- [The task]: In the listing below, find the line containing "white clock: 5 -> 3" and the line containing "white strawberry: 1 -> 0". Repeat exactly those two lines and every line between them, nothing more.

- [Data]:
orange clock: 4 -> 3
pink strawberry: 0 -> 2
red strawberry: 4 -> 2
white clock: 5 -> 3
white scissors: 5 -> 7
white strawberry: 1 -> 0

---

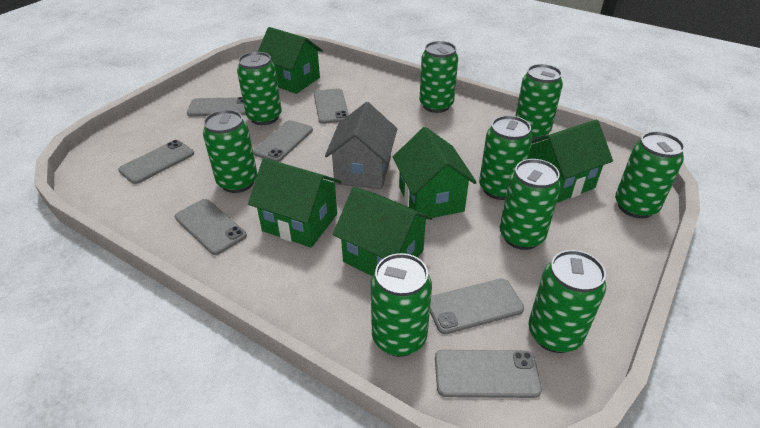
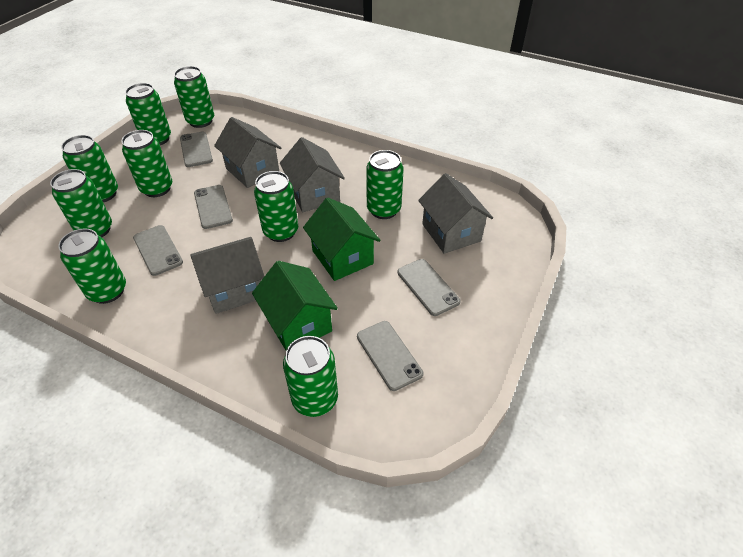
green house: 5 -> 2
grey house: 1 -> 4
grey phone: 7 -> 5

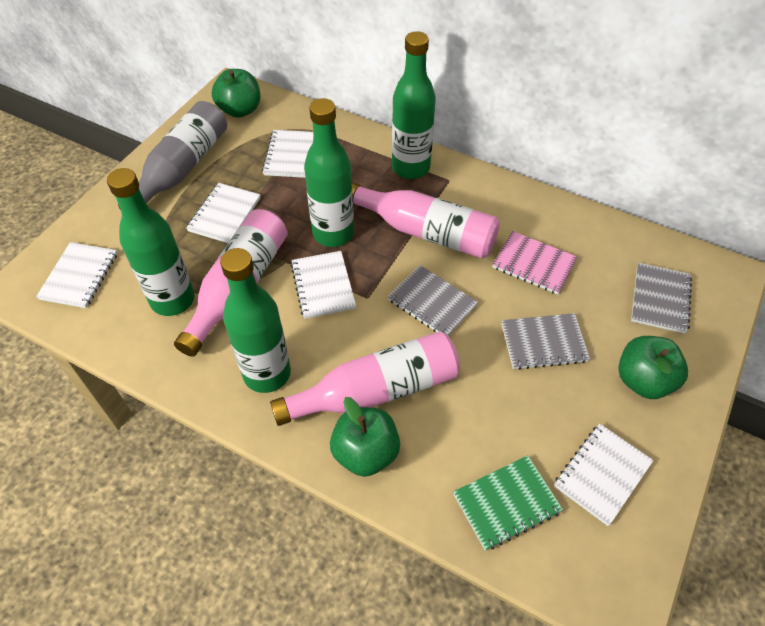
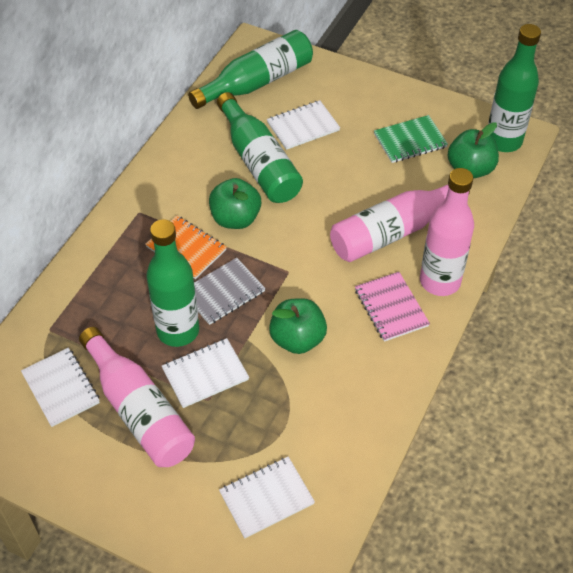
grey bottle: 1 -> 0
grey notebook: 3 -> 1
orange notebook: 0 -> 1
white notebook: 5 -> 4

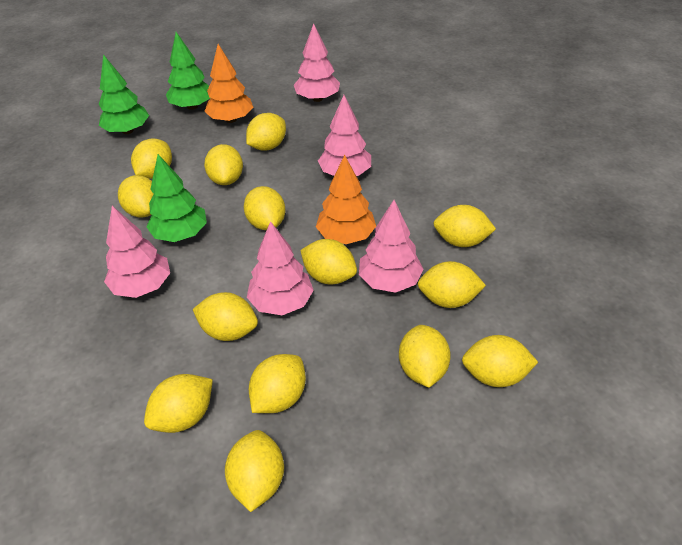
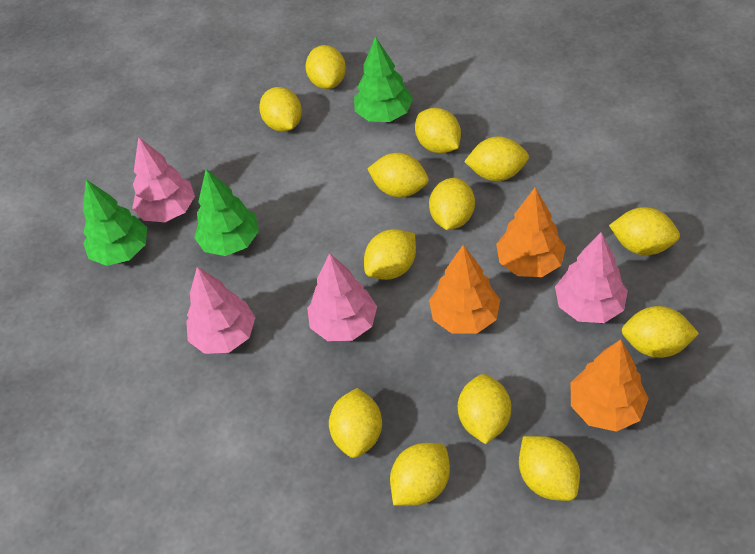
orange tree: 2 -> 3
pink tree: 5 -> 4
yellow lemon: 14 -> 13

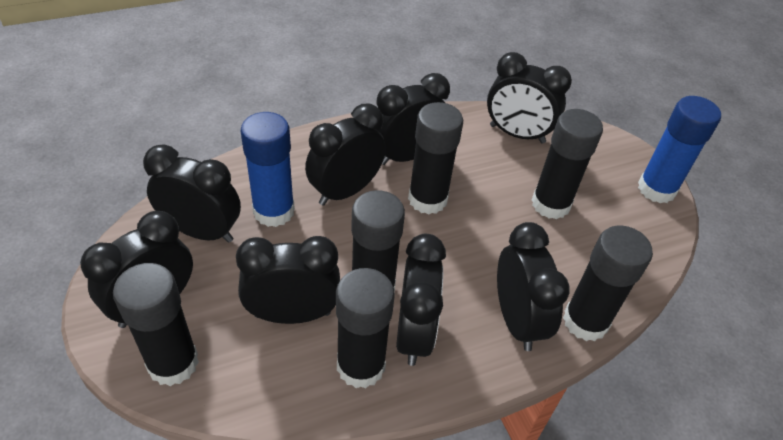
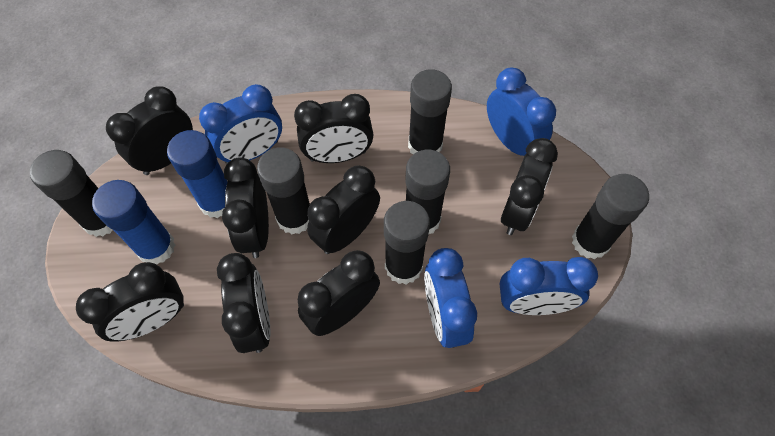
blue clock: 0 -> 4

--

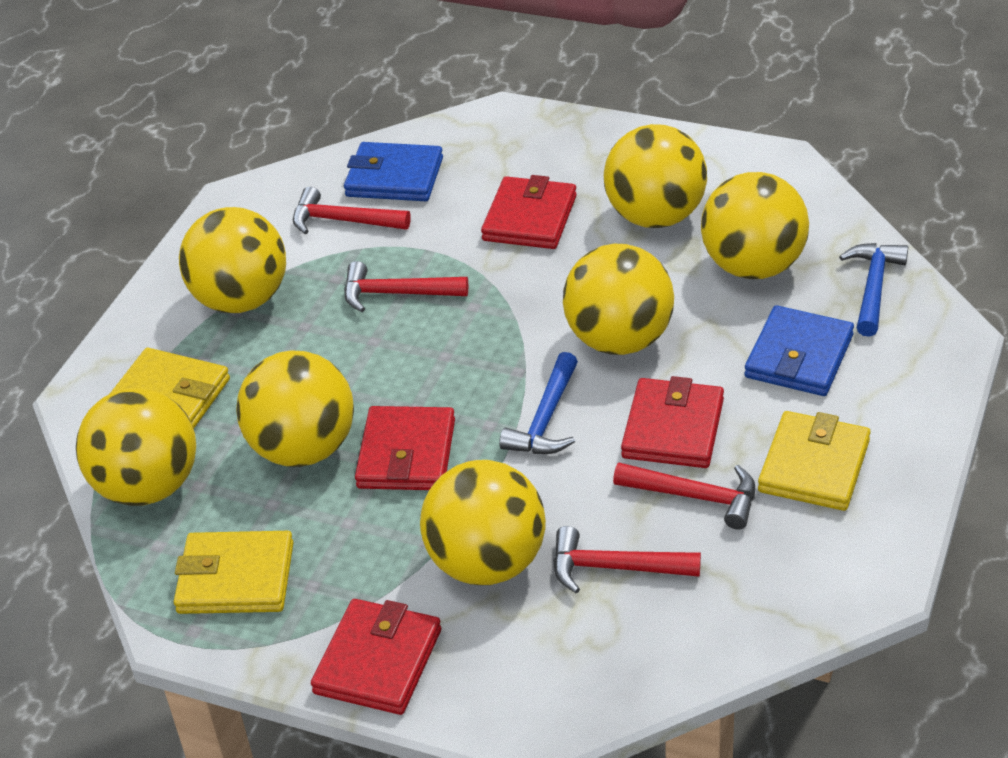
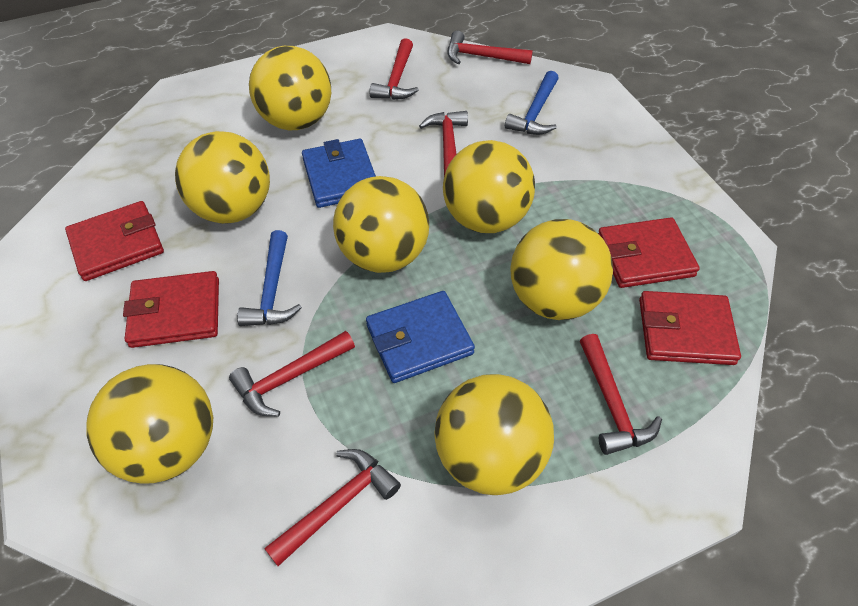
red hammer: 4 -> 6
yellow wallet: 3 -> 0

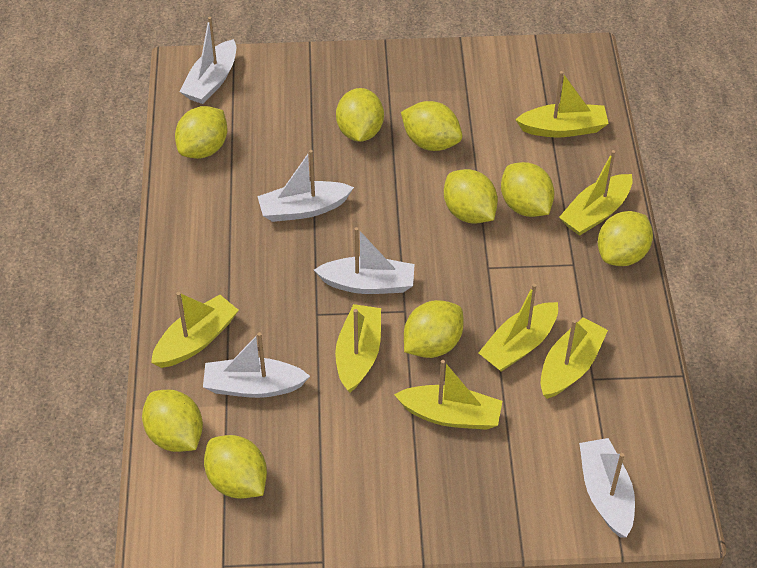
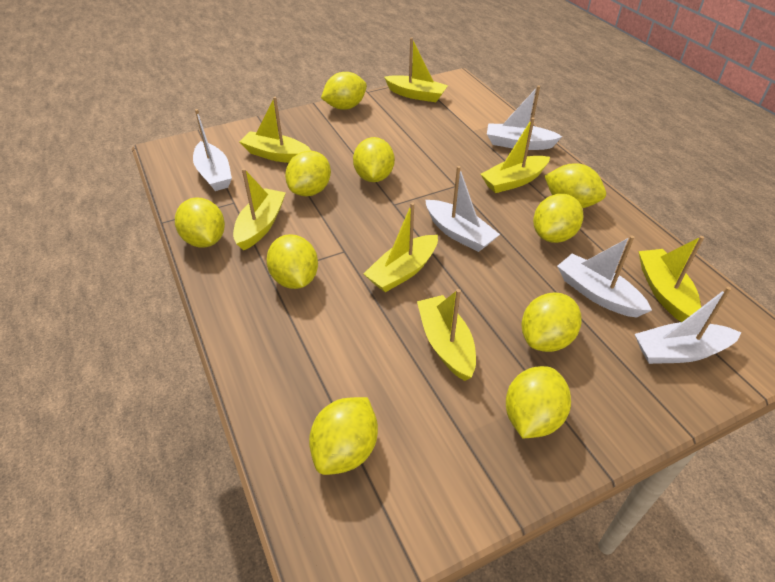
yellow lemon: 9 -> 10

- [Solution for this task]:
white clock: 5 -> 3
white scissors: 5 -> 7
white strawberry: 1 -> 0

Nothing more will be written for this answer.